*** Begin section ***
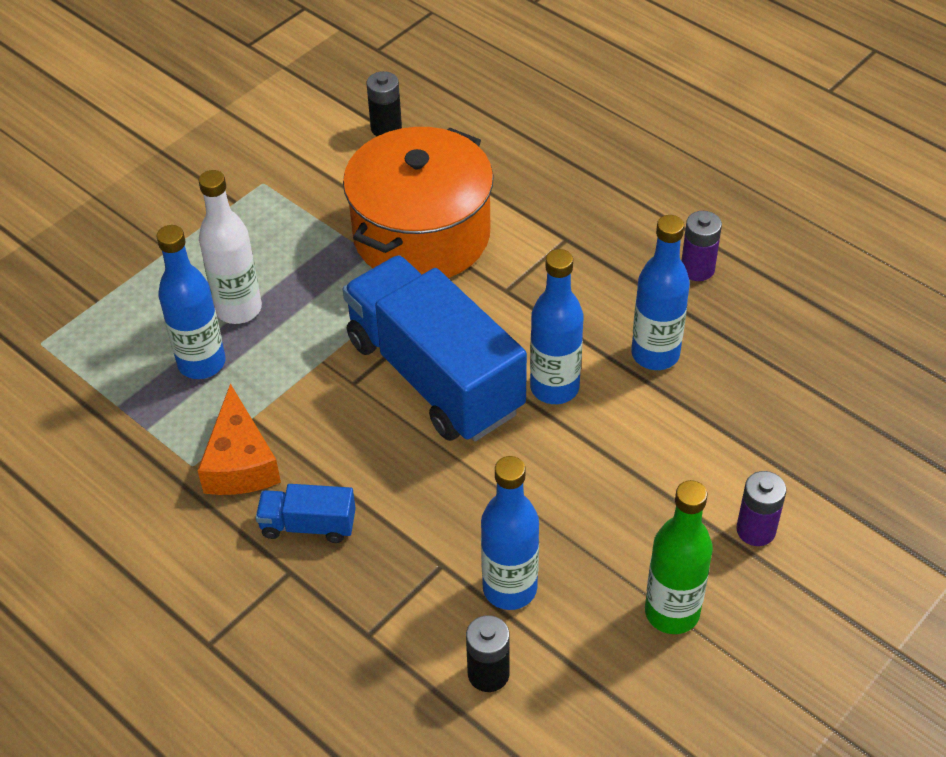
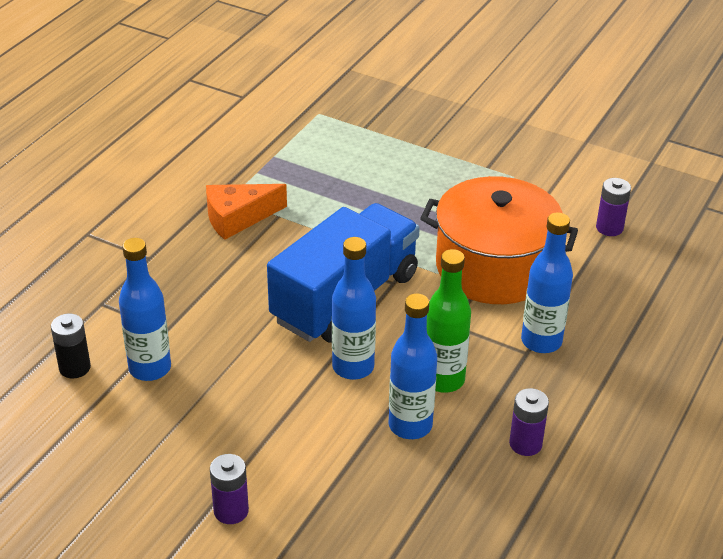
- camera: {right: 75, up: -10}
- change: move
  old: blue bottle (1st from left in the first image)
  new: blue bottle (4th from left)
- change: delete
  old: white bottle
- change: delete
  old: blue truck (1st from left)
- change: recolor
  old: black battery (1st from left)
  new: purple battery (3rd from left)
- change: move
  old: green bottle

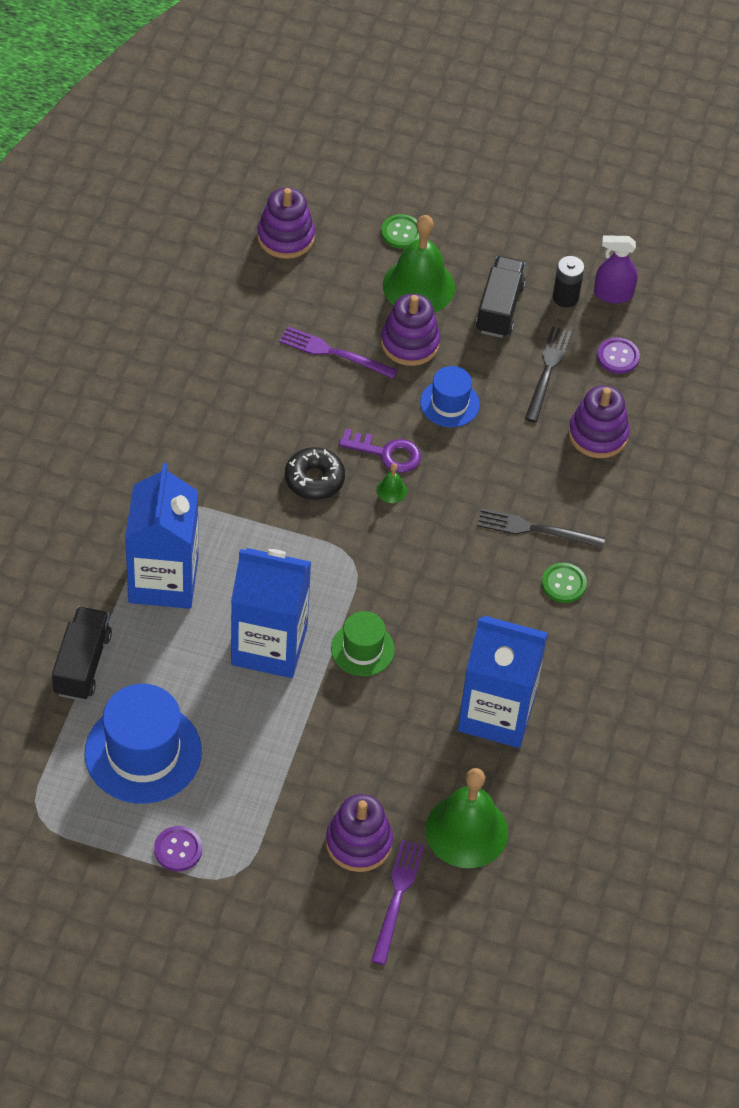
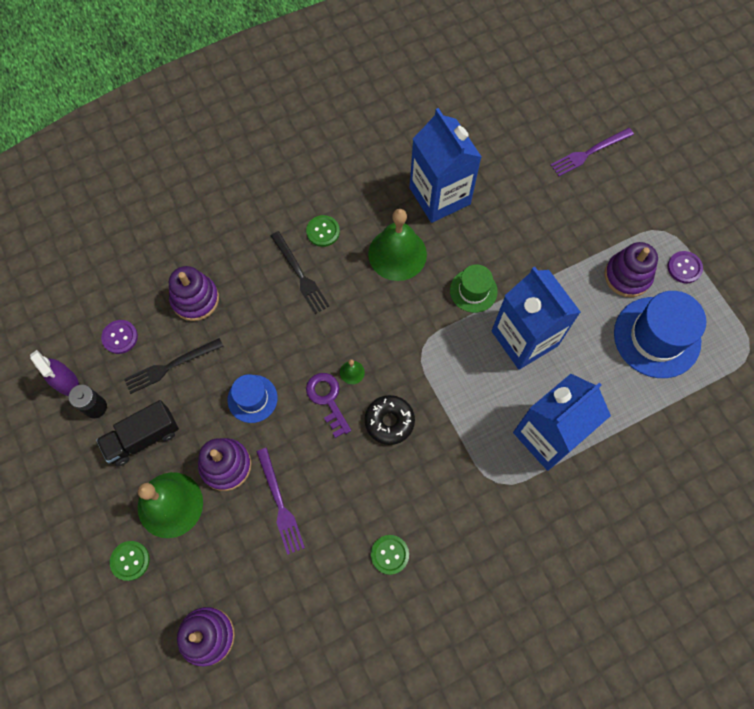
- camera: {right: -130, up: 15}
- change: delete
  old: black truck (1st from left)
- change: move
  old: purple stacking toy (2nd from left in the first image)
  new: purple stacking toy (4th from left)
- change: move
  old: green bell (3rd from left)
- change: insert
  new: green button (3rd from left)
*** End section ***
:: Assignment ::
Out of the entries, pull every line that mentions "blue".

:: Answer to this exercise ::
  old: blue bottle (1st from left in the first image)
  new: blue bottle (4th from left)
  old: blue truck (1st from left)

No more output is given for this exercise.